Problem to work on: In the records below, find each line that contains the word "matte" and copy it out in full. Match case exactly.

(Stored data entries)
* begin *

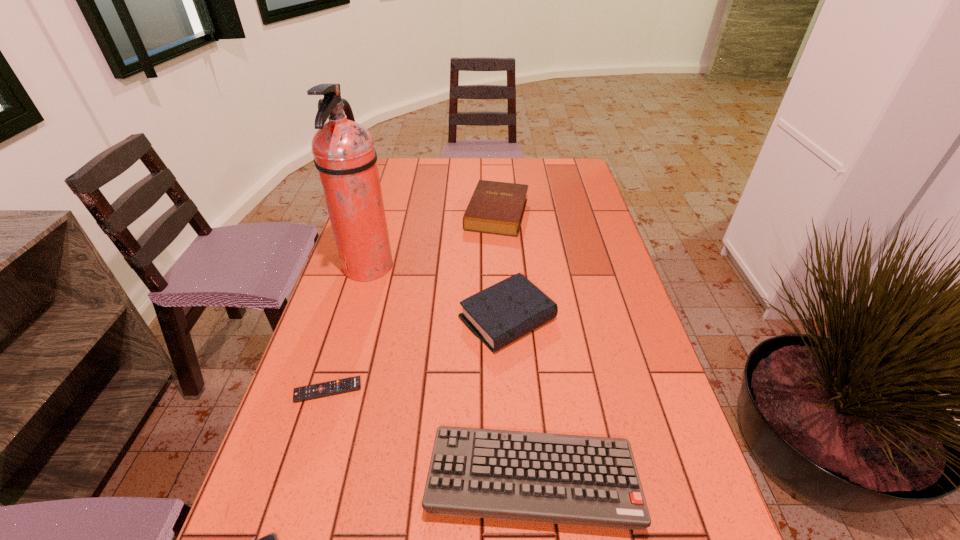
Identify the location of free spot between the farthest object and the tallest object. (432, 241).

Identify the location of free space between the nearer Bible and the computer keyboard. The width and height of the screenshot is (960, 540). (519, 399).

Identify the location of free spot between the farther Bible and the fire extinguisher. The height and width of the screenshot is (540, 960). (432, 241).

The image size is (960, 540). I want to click on object that stands as the fourth closest to the farther Bible, so click(x=499, y=474).

The width and height of the screenshot is (960, 540). What are the coordinates of `object that ranks as the closest to the computer keyboard` in the screenshot? It's located at (271, 539).

Image resolution: width=960 pixels, height=540 pixels. I want to click on vacant space that satisfies the following two spatial constraints: 1. at the nozzle of the tallest object; 2. on the back side of the nearer Bible, so click(352, 319).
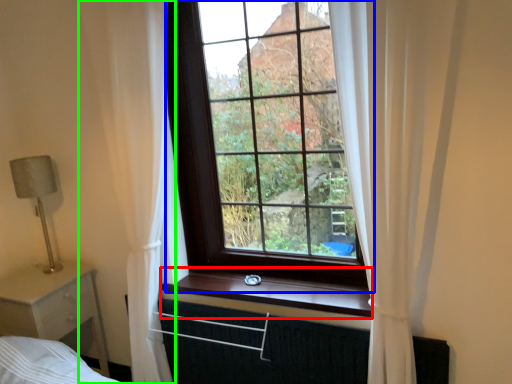
Question: Estimate the real-world distances between objects in this image. Which object is closer to window sill (highlighted by a red box), window (highlighted by a blue box) or curtain (highlighted by a green box)?

Choices:
 (A) window
 (B) curtain

Answer: (A)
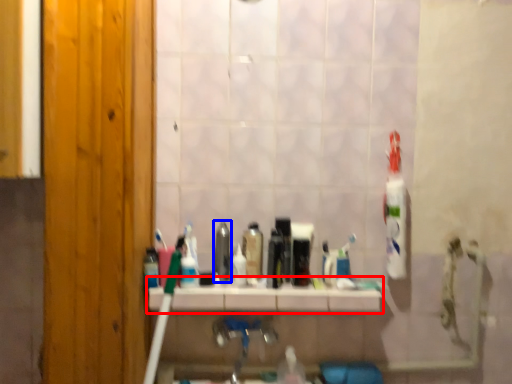
Question: Which object appears closest to the camera in this image, counter top (highlighted by a red box) or mouthwash (highlighted by a blue box)?

Choices:
 (A) counter top
 (B) mouthwash

Answer: (A)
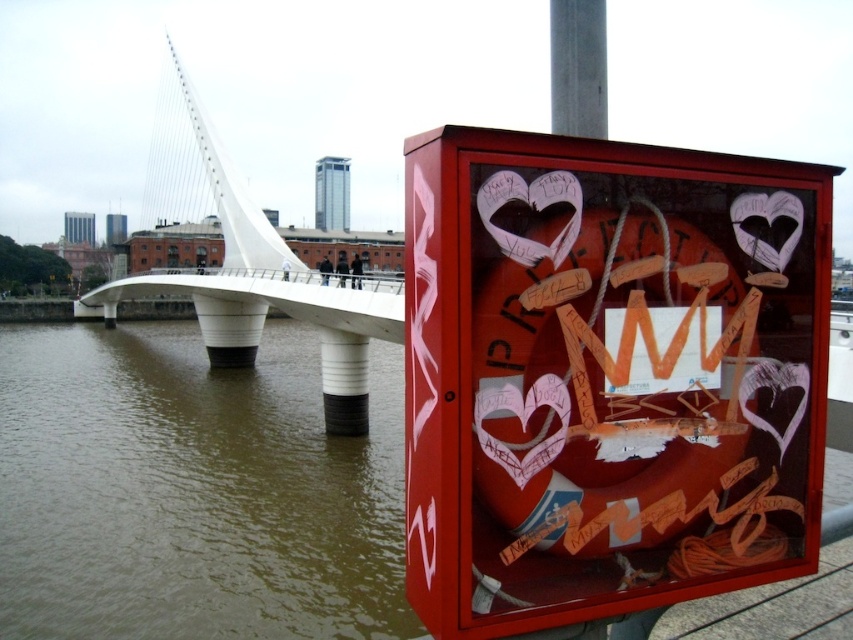
Is white matte bridge at upper center thinner than smooth concrete pole at upper center?

No.

Between white matte bridge at upper center and smooth concrete pole at upper center, which one has less height?

With less height is smooth concrete pole at upper center.

Is point (323, 368) farther from viewer compared to point (593, 74)?

Yes, point (323, 368) is farther from viewer.

Locate an element on the screen. Image resolution: width=853 pixels, height=640 pixels. white matte bridge at upper center is located at coordinates (265, 291).

What do you see at coordinates (193, 490) in the screenshot? This screenshot has width=853, height=640. I see `brown murky water at lower left` at bounding box center [193, 490].

Does brown murky water at lower left appear on the right side of smooth concrete pole at upper center?

Incorrect, brown murky water at lower left is not on the right side of smooth concrete pole at upper center.

You are a GUI agent. You are given a task and a screenshot of the screen. Output one action in this format:
    pyautogui.click(x=<x>, y=<y>)
    Task: Click on the brown murky water at lower left
    The image size is (853, 640).
    Given the screenshot: What is the action you would take?
    pyautogui.click(x=193, y=490)

Does shiny red box at center have a larger size compared to white matte bridge at upper center?

Incorrect, shiny red box at center is not larger than white matte bridge at upper center.

Is shiny red box at center further to camera compared to white matte bridge at upper center?

No, it is not.

Identify the location of shiny red box at center. (607, 376).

* end *

Result of this exercise:
Is white matte bridge at upper center thinner than smooth concrete pole at upper center?
Between white matte bridge at upper center and smooth concrete pole at upper center, which one has less height?
Locate an element on the screen. Image resolution: width=853 pixels, height=640 pixels. white matte bridge at upper center is located at coordinates (265, 291).
Does shiny red box at center have a larger size compared to white matte bridge at upper center?
Incorrect, shiny red box at center is not larger than white matte bridge at upper center.
Is shiny red box at center further to camera compared to white matte bridge at upper center?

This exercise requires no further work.